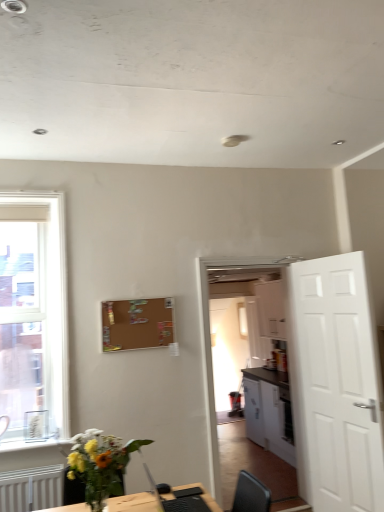
Question: Would you say white glossy cabinet at center contains translucent glass vase at lower left?

Choices:
 (A) no
 (B) yes

Answer: (A)

Question: Does white glossy cabinet at center have a lesser width compared to translucent glass vase at lower left?

Choices:
 (A) yes
 (B) no

Answer: (B)

Question: Is white glossy cabinet at center positioned before translucent glass vase at lower left?

Choices:
 (A) yes
 (B) no

Answer: (B)

Question: Is white glossy cabinet at center turned away from translucent glass vase at lower left?

Choices:
 (A) no
 (B) yes

Answer: (A)

Question: From a real-world perspective, is white glossy cabinet at center located beneath translucent glass vase at lower left?

Choices:
 (A) yes
 (B) no

Answer: (A)

Question: Based on their positions, is black plastic computer at lower center located to the left or right of translucent glass vase at lower left?

Choices:
 (A) right
 (B) left

Answer: (A)

Question: Is black plastic computer at lower center situated inside translucent glass vase at lower left or outside?

Choices:
 (A) inside
 (B) outside

Answer: (B)

Question: Is black plastic computer at lower center wider or thinner than translucent glass vase at lower left?

Choices:
 (A) wide
 (B) thin

Answer: (B)

Question: Considering the positions of black plastic computer at lower center and translucent glass vase at lower left in the image, is black plastic computer at lower center taller or shorter than translucent glass vase at lower left?

Choices:
 (A) short
 (B) tall

Answer: (A)

Question: From a real-world perspective, is white matte door at right positioned above or below black plastic computer at lower center?

Choices:
 (A) above
 (B) below

Answer: (A)

Question: From their relative heights in the image, would you say white matte door at right is taller or shorter than black plastic computer at lower center?

Choices:
 (A) tall
 (B) short

Answer: (A)

Question: Looking at their shapes, would you say white matte door at right is wider or thinner than black plastic computer at lower center?

Choices:
 (A) wide
 (B) thin

Answer: (B)

Question: Considering the relative positions of white matte door at right and black plastic computer at lower center in the image provided, is white matte door at right to the left or to the right of black plastic computer at lower center?

Choices:
 (A) right
 (B) left

Answer: (A)

Question: Considering the positions of white matte door at right and clear glass window at left in the image, is white matte door at right bigger or smaller than clear glass window at left?

Choices:
 (A) small
 (B) big

Answer: (B)

Question: Is point (327, 295) closer or farther from the camera than point (28, 355)?

Choices:
 (A) closer
 (B) farther

Answer: (A)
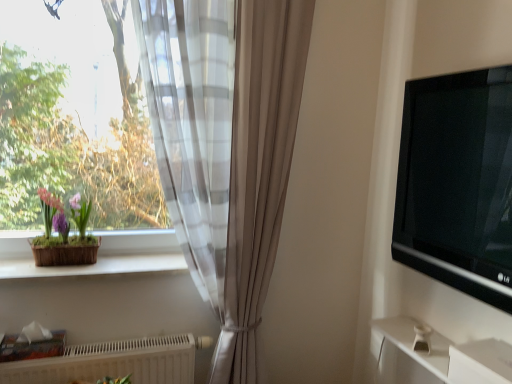
Image resolution: width=512 pixels, height=384 pixels. I want to click on blank space situated above white smooth window sill at lower left (from a real-world perspective), so click(x=97, y=263).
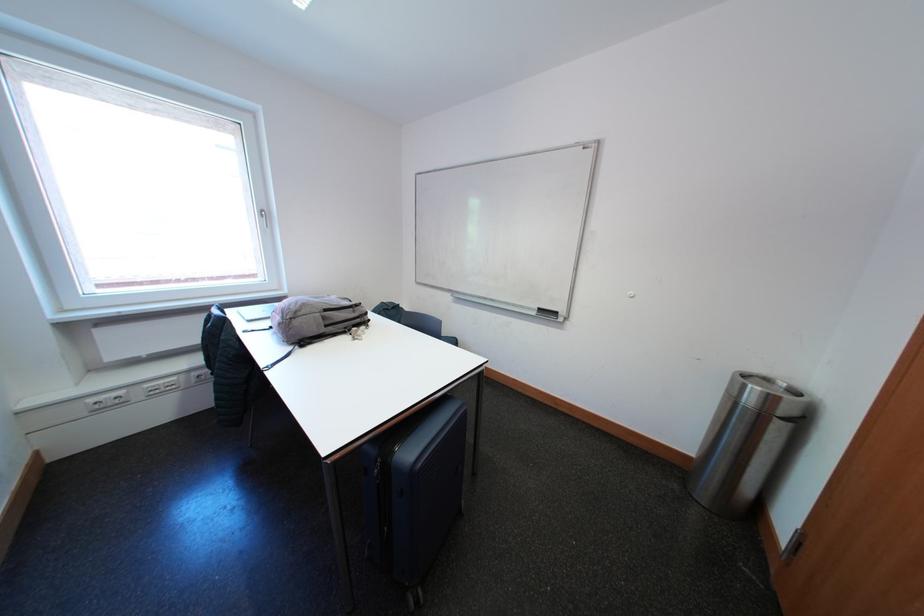
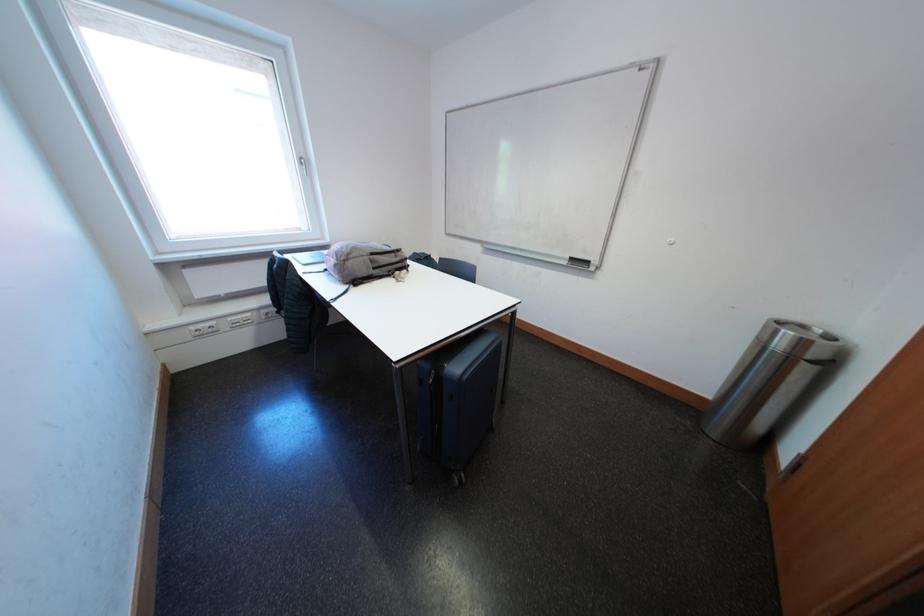
Locate, in the second image, the point that corresponds to pixel 156 389 in the first image.

(238, 322)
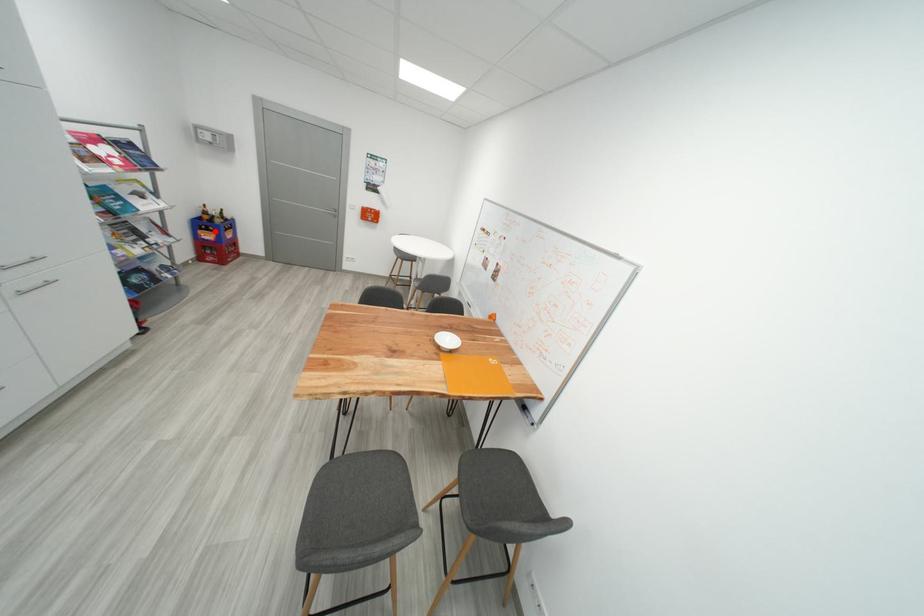
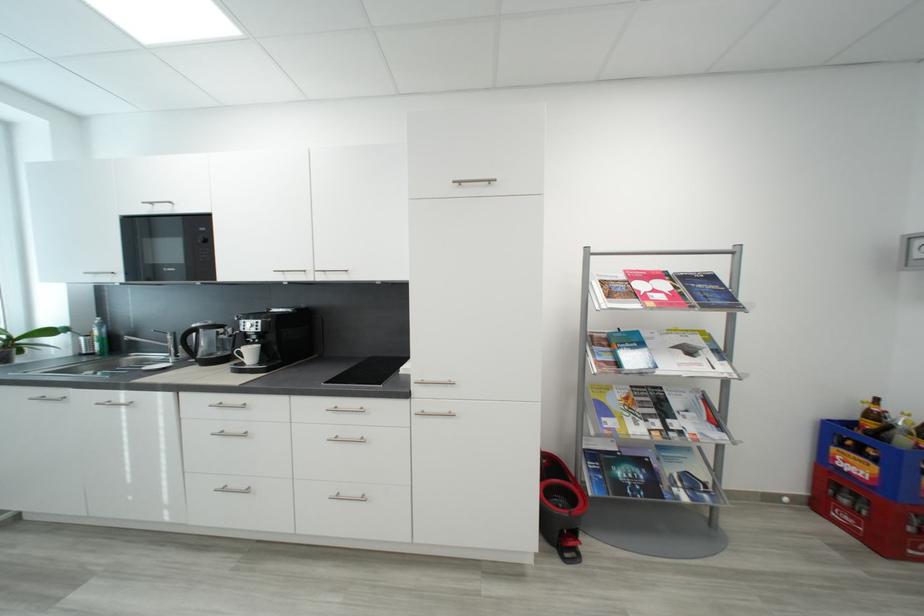
In the second image, find the point that corresponds to the highlighted location in the first image.

(867, 454)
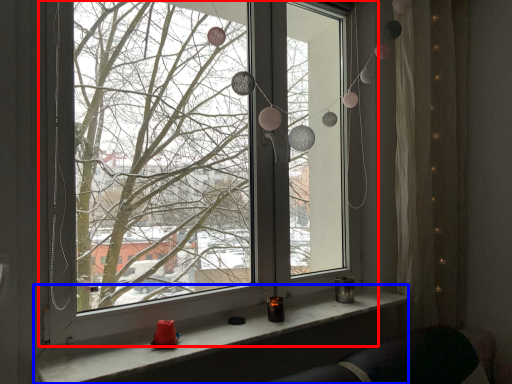
Question: Among these objects, which one is farthest to the camera, window (highlighted by a red box) or window sill (highlighted by a blue box)?

Choices:
 (A) window
 (B) window sill

Answer: (A)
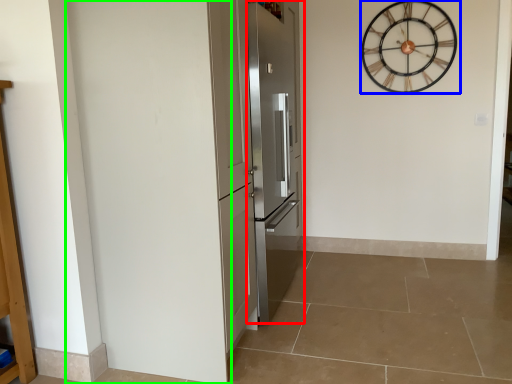
Question: Based on their relative distances, which object is farther from door (highlighted by a red box)? Choose from wall clock (highlighted by a blue box) and door (highlighted by a green box).

Choices:
 (A) wall clock
 (B) door

Answer: (A)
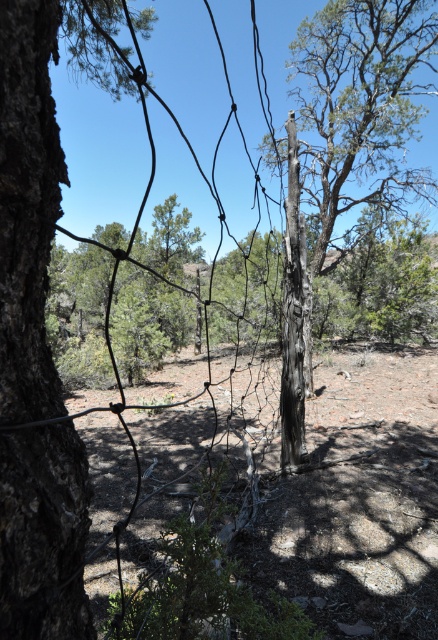
Which is behind, point (339, 365) or point (286, 296)?

Positioned behind is point (339, 365).

Is brown dirt field at center taller than charcoal textured tree trunk at center?

Incorrect, brown dirt field at center's height is not larger of charcoal textured tree trunk at center's.

Which is behind, point (317, 557) or point (285, 332)?

Positioned behind is point (285, 332).

Find the location of `brown dirt field at center`. brown dirt field at center is located at coordinates (353, 499).

Does dark brown bark tree trunk at left have a larger size compared to charcoal textured tree trunk at center?

No.

Which of these two, dark brown bark tree trunk at left or charcoal textured tree trunk at center, stands taller?

charcoal textured tree trunk at center is taller.

Image resolution: width=438 pixels, height=640 pixels. What are the coordinates of `dark brown bark tree trunk at left` in the screenshot? It's located at (28, 208).

How far apart are brown dirt field at center and charred wood tree at center?

brown dirt field at center and charred wood tree at center are 9.73 meters apart from each other.

I want to click on brown dirt field at center, so click(x=353, y=499).

You are a GUI agent. You are given a task and a screenshot of the screen. Output one action in this format:
    pyautogui.click(x=<x>, y=<y>)
    Task: Click on the brown dirt field at center
    This screenshot has height=640, width=438.
    Given the screenshot: What is the action you would take?
    pyautogui.click(x=353, y=499)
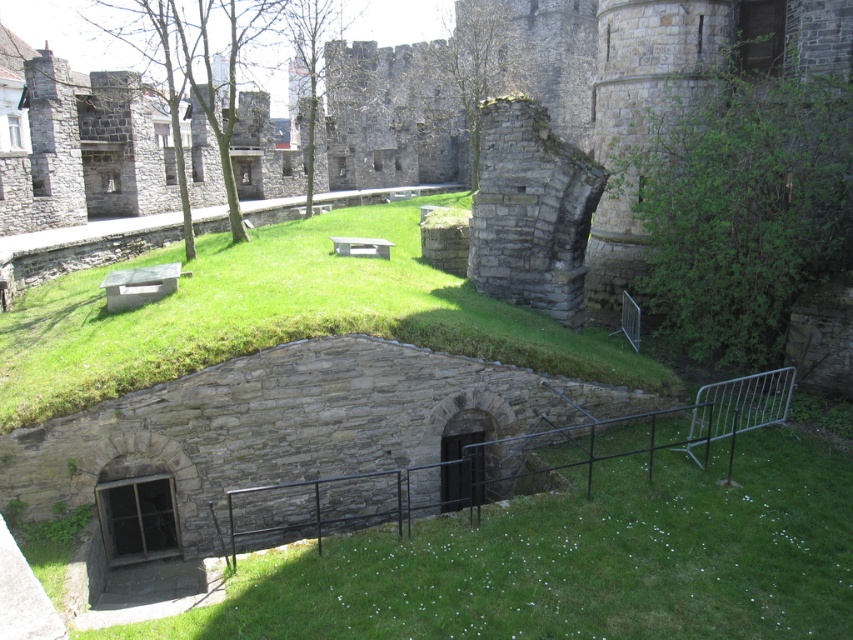
Question: Which point is farther to the camera?

Choices:
 (A) green grassy at lower center
 (B) green grassy at center

Answer: (B)

Question: Does green grassy at lower center have a greater width compared to green grassy at center?

Choices:
 (A) yes
 (B) no

Answer: (B)

Question: Is green grassy at lower center smaller than green grassy at center?

Choices:
 (A) yes
 (B) no

Answer: (A)

Question: Is green grassy at lower center to the right of green grassy at center from the viewer's perspective?

Choices:
 (A) no
 (B) yes

Answer: (B)

Question: Which object appears closest to the camera in this image?

Choices:
 (A) green grassy at lower center
 (B) green grassy at center

Answer: (A)

Question: Which object is closer to the camera taking this photo?

Choices:
 (A) green grassy at center
 (B) green grassy at lower center

Answer: (B)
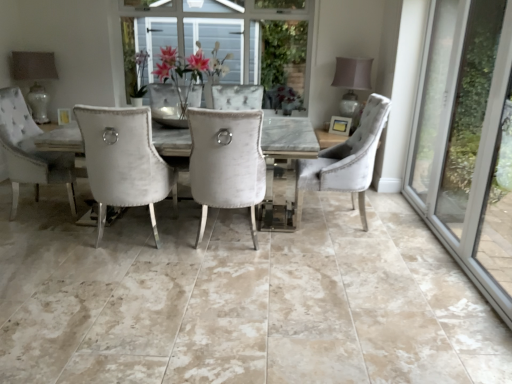
Where is `free region under velvet grey chair at right, which ranks as the first chair in right-to-left order (from a real-world perspective)`? free region under velvet grey chair at right, which ranks as the first chair in right-to-left order (from a real-world perspective) is located at coordinates (331, 217).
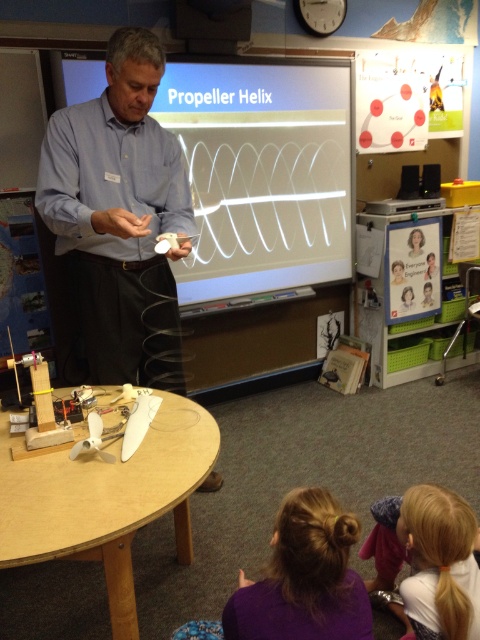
■ ■ ■
List each line of the records above that contains the word "Considering", reproducing every such line in full.

Expected answer ->
Question: Considering the positions of black plastic computer at lower center and translucent glass vase at lower left in the image, is black plastic computer at lower center taller or shorter than translucent glass vase at lower left?
Question: Considering the relative positions of white matte door at right and black plastic computer at lower center in the image provided, is white matte door at right to the left or to the right of black plastic computer at lower center?
Question: Considering the positions of white matte door at right and clear glass window at left in the image, is white matte door at right bigger or smaller than clear glass window at left?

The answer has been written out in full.